• **Task to complete**
Print, in exact form, the lines below from the one containing "(760, 142) = (511, 141): yellow" through the one containing "(353, 222) = (201, 431): yellow", and omit all others.

• **Material supplied**
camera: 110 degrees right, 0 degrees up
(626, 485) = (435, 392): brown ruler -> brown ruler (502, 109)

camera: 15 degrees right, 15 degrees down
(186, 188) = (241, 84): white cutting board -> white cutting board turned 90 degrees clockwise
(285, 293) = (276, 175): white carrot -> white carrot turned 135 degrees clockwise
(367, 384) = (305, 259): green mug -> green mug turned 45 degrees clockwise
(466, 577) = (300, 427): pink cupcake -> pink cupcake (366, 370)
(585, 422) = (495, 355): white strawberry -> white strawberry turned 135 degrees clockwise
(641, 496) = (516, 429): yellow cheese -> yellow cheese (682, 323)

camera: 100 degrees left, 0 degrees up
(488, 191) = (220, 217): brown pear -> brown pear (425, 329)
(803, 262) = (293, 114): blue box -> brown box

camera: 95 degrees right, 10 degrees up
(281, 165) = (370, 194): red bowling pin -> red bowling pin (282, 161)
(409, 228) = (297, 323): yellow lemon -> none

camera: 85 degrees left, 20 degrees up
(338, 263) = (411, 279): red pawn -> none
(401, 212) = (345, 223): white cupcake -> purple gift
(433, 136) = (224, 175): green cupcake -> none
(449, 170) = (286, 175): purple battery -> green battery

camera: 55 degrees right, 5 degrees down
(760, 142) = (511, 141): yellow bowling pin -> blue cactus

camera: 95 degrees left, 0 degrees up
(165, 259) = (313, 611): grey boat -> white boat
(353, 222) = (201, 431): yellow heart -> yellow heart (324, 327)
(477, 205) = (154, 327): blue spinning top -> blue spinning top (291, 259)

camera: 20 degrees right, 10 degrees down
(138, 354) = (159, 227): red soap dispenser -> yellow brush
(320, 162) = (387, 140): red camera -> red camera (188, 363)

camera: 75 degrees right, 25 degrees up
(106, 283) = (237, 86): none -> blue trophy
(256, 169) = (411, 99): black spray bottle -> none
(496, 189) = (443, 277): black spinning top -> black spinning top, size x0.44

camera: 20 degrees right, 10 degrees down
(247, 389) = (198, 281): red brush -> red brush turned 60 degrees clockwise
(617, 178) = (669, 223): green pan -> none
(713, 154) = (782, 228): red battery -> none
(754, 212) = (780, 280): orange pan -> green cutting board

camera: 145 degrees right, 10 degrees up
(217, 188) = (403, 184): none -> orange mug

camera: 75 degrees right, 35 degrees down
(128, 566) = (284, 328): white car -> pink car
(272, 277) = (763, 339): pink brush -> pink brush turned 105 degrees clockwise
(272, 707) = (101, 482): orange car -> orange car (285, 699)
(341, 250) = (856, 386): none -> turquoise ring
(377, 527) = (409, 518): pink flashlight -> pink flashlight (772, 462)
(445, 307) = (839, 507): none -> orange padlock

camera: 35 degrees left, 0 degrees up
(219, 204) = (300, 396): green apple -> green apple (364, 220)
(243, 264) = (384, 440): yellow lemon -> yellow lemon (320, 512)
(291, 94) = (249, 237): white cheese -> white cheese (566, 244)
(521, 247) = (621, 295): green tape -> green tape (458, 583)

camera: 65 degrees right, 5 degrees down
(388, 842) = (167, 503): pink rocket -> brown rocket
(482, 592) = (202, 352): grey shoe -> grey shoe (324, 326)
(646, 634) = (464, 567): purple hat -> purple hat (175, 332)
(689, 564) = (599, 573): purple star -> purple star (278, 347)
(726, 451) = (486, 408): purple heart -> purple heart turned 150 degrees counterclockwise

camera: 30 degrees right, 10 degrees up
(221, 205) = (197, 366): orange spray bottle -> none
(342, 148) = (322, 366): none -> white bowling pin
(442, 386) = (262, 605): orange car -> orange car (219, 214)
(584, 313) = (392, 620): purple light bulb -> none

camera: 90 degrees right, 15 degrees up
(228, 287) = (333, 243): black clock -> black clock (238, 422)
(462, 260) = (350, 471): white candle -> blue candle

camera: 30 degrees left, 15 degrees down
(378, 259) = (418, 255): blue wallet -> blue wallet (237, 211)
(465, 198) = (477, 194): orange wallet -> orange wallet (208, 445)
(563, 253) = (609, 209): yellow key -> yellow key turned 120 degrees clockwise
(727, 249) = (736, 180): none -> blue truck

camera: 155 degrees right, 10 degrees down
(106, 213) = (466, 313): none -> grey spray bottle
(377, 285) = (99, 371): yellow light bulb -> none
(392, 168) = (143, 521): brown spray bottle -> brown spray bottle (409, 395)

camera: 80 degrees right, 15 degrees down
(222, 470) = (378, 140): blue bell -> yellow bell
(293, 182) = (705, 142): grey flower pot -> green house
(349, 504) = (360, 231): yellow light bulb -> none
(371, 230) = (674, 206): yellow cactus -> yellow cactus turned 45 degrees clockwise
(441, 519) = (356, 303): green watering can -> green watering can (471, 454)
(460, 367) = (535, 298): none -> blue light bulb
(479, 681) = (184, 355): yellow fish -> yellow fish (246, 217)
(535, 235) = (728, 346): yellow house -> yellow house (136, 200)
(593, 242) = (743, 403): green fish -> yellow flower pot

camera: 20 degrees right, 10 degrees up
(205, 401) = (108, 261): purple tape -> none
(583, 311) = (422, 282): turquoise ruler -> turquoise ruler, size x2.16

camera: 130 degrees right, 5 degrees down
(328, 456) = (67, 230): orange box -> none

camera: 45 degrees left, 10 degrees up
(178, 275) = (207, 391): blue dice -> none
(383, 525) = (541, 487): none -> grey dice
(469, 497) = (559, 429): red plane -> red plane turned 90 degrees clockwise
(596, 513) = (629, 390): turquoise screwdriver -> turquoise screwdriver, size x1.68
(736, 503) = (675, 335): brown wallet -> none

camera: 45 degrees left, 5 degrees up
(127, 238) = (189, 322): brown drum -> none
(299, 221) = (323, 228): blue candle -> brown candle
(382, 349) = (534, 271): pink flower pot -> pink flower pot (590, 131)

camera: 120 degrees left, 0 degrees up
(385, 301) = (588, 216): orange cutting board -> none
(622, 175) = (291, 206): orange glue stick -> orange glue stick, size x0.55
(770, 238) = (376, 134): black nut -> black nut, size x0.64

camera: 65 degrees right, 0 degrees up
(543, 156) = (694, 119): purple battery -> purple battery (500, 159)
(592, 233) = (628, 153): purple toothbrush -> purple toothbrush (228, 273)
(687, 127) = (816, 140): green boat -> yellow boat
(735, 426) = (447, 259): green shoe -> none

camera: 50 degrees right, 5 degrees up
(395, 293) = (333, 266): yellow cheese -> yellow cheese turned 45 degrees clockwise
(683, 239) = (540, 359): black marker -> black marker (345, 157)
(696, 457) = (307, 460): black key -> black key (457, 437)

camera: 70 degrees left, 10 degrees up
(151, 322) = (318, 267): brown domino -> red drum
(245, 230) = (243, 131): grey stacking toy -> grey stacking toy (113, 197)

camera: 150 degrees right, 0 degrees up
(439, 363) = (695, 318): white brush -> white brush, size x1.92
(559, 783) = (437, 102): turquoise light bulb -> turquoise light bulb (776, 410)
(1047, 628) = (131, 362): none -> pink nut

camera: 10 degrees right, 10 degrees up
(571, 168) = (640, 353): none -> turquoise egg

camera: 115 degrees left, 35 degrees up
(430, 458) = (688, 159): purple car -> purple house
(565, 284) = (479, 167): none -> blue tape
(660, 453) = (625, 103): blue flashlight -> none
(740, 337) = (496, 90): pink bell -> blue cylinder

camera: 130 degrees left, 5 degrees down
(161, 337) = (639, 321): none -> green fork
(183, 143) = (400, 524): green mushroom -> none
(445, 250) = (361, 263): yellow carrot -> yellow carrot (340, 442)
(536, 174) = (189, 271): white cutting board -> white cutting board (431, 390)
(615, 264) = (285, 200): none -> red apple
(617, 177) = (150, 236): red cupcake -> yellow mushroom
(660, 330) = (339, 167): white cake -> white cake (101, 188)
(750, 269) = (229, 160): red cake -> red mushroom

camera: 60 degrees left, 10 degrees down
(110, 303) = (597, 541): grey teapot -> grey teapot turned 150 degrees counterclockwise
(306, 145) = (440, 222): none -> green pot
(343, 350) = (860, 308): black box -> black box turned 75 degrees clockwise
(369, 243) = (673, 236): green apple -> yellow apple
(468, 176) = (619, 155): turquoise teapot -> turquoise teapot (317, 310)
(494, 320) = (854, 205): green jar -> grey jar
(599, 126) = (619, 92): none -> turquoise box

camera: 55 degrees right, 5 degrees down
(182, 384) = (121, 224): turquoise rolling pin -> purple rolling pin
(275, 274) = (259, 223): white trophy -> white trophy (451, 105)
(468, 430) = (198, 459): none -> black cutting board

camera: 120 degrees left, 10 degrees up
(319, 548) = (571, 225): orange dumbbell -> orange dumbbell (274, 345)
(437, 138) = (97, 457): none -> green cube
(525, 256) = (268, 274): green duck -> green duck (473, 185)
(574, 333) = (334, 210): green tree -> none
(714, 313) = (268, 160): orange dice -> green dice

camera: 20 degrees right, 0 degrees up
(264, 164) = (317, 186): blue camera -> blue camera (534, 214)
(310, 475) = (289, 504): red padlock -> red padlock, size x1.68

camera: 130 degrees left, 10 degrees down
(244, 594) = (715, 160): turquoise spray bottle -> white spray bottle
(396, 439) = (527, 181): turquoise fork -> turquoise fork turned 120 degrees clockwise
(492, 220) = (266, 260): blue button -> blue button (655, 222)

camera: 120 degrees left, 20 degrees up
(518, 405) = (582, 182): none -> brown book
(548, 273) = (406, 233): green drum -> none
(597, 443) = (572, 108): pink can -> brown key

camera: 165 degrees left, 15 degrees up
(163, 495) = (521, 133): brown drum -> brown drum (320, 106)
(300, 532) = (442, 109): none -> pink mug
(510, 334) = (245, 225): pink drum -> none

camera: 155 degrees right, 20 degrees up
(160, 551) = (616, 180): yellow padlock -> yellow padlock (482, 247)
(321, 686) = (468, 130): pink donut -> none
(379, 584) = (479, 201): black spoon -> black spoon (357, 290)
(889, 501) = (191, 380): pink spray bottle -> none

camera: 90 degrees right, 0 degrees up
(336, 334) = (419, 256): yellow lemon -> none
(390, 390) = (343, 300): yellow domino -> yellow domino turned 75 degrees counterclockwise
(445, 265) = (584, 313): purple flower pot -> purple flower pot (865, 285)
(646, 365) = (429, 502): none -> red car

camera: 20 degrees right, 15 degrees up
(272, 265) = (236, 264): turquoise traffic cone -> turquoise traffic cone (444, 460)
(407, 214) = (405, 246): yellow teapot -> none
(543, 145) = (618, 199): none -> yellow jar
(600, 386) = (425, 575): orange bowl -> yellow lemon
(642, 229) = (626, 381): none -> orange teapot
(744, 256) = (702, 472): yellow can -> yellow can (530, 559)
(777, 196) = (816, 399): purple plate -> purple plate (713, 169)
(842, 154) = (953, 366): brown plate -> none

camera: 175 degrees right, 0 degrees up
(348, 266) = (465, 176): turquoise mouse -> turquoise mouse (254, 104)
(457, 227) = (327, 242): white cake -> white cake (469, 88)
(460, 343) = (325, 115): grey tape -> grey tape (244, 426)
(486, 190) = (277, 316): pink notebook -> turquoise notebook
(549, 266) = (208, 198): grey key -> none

• **Reply**
(760, 142) = (511, 141): yellow bowling pin -> blue cactus

camera: 95 degrees left, 0 degrees up
(165, 259) = (313, 611): grey boat -> white boat
(353, 222) = (201, 431): yellow heart -> yellow heart (324, 327)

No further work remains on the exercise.